• TASK OBJECTIVE: Make an exact reproduction of all the data.

• TASK INPUT:

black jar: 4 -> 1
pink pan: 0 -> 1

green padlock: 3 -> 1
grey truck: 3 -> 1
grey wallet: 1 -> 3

• FINAL ANSWER:
black jar: 4 -> 1
pink pan: 0 -> 1

green padlock: 3 -> 1
grey truck: 3 -> 1
grey wallet: 1 -> 3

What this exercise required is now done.